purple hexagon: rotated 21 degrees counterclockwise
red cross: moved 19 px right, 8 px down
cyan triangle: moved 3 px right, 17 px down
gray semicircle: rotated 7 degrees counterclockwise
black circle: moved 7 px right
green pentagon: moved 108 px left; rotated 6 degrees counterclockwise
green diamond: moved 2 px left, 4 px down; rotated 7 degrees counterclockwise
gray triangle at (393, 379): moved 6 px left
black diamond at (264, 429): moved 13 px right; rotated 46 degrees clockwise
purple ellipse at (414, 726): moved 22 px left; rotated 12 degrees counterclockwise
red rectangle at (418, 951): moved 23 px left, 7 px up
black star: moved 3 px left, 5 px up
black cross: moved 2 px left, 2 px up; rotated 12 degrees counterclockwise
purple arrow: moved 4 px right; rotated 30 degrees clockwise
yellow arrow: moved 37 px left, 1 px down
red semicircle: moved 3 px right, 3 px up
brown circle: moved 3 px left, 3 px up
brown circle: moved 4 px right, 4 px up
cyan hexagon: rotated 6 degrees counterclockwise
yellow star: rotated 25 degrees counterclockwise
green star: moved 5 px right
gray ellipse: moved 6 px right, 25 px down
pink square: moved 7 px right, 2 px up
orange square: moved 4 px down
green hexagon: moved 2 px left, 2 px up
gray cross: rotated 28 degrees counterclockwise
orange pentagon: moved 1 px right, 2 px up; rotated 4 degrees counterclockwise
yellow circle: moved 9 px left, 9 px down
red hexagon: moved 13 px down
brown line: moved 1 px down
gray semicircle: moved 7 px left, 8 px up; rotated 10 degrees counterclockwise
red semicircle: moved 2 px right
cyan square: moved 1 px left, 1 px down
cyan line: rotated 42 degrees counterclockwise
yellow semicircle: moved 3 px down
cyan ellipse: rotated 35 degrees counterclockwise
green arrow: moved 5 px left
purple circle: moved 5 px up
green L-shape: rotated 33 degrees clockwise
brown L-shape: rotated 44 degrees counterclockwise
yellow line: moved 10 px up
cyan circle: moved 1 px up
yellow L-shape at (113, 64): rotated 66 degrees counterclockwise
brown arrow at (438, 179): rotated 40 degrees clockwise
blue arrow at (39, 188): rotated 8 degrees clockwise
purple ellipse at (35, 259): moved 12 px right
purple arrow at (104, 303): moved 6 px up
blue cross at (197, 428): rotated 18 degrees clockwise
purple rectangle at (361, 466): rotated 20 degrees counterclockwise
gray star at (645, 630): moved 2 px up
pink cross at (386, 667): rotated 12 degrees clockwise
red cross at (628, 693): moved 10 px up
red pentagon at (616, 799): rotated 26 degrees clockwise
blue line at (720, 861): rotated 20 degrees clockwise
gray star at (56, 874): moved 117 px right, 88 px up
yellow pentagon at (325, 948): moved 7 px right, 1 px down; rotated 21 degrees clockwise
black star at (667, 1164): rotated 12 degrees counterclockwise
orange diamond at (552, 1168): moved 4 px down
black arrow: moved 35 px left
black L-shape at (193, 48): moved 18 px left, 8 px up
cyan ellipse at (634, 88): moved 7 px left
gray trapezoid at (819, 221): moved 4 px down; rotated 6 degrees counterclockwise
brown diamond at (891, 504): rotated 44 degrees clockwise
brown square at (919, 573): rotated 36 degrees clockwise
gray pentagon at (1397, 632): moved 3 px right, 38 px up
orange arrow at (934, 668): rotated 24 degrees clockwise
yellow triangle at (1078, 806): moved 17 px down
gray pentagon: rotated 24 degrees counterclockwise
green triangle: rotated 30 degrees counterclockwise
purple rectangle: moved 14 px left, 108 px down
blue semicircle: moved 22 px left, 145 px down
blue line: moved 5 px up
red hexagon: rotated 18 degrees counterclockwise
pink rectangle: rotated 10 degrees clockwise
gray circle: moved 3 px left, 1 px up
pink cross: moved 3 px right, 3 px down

> _Directions_:
Copy every line of the records above again, word for word, with nothing left out or changed.

> _Result_:
purple hexagon: rotated 21 degrees counterclockwise
red cross: moved 19 px right, 8 px down
cyan triangle: moved 3 px right, 17 px down
gray semicircle: rotated 7 degrees counterclockwise
black circle: moved 7 px right
green pentagon: moved 108 px left; rotated 6 degrees counterclockwise
green diamond: moved 2 px left, 4 px down; rotated 7 degrees counterclockwise
gray triangle at (393, 379): moved 6 px left
black diamond at (264, 429): moved 13 px right; rotated 46 degrees clockwise
purple ellipse at (414, 726): moved 22 px left; rotated 12 degrees counterclockwise
red rectangle at (418, 951): moved 23 px left, 7 px up
black star: moved 3 px left, 5 px up
black cross: moved 2 px left, 2 px up; rotated 12 degrees counterclockwise
purple arrow: moved 4 px right; rotated 30 degrees clockwise
yellow arrow: moved 37 px left, 1 px down
red semicircle: moved 3 px right, 3 px up
brown circle: moved 3 px left, 3 px up
brown circle: moved 4 px right, 4 px up
cyan hexagon: rotated 6 degrees counterclockwise
yellow star: rotated 25 degrees counterclockwise
green star: moved 5 px right
gray ellipse: moved 6 px right, 25 px down
pink square: moved 7 px right, 2 px up
orange square: moved 4 px down
green hexagon: moved 2 px left, 2 px up
gray cross: rotated 28 degrees counterclockwise
orange pentagon: moved 1 px right, 2 px up; rotated 4 degrees counterclockwise
yellow circle: moved 9 px left, 9 px down
red hexagon: moved 13 px down
brown line: moved 1 px down
gray semicircle: moved 7 px left, 8 px up; rotated 10 degrees counterclockwise
red semicircle: moved 2 px right
cyan square: moved 1 px left, 1 px down
cyan line: rotated 42 degrees counterclockwise
yellow semicircle: moved 3 px down
cyan ellipse: rotated 35 degrees counterclockwise
green arrow: moved 5 px left
purple circle: moved 5 px up
green L-shape: rotated 33 degrees clockwise
brown L-shape: rotated 44 degrees counterclockwise
yellow line: moved 10 px up
cyan circle: moved 1 px up
yellow L-shape at (113, 64): rotated 66 degrees counterclockwise
brown arrow at (438, 179): rotated 40 degrees clockwise
blue arrow at (39, 188): rotated 8 degrees clockwise
purple ellipse at (35, 259): moved 12 px right
purple arrow at (104, 303): moved 6 px up
blue cross at (197, 428): rotated 18 degrees clockwise
purple rectangle at (361, 466): rotated 20 degrees counterclockwise
gray star at (645, 630): moved 2 px up
pink cross at (386, 667): rotated 12 degrees clockwise
red cross at (628, 693): moved 10 px up
red pentagon at (616, 799): rotated 26 degrees clockwise
blue line at (720, 861): rotated 20 degrees clockwise
gray star at (56, 874): moved 117 px right, 88 px up
yellow pentagon at (325, 948): moved 7 px right, 1 px down; rotated 21 degrees clockwise
black star at (667, 1164): rotated 12 degrees counterclockwise
orange diamond at (552, 1168): moved 4 px down
black arrow: moved 35 px left
black L-shape at (193, 48): moved 18 px left, 8 px up
cyan ellipse at (634, 88): moved 7 px left
gray trapezoid at (819, 221): moved 4 px down; rotated 6 degrees counterclockwise
brown diamond at (891, 504): rotated 44 degrees clockwise
brown square at (919, 573): rotated 36 degrees clockwise
gray pentagon at (1397, 632): moved 3 px right, 38 px up
orange arrow at (934, 668): rotated 24 degrees clockwise
yellow triangle at (1078, 806): moved 17 px down
gray pentagon: rotated 24 degrees counterclockwise
green triangle: rotated 30 degrees counterclockwise
purple rectangle: moved 14 px left, 108 px down
blue semicircle: moved 22 px left, 145 px down
blue line: moved 5 px up
red hexagon: rotated 18 degrees counterclockwise
pink rectangle: rotated 10 degrees clockwise
gray circle: moved 3 px left, 1 px up
pink cross: moved 3 px right, 3 px down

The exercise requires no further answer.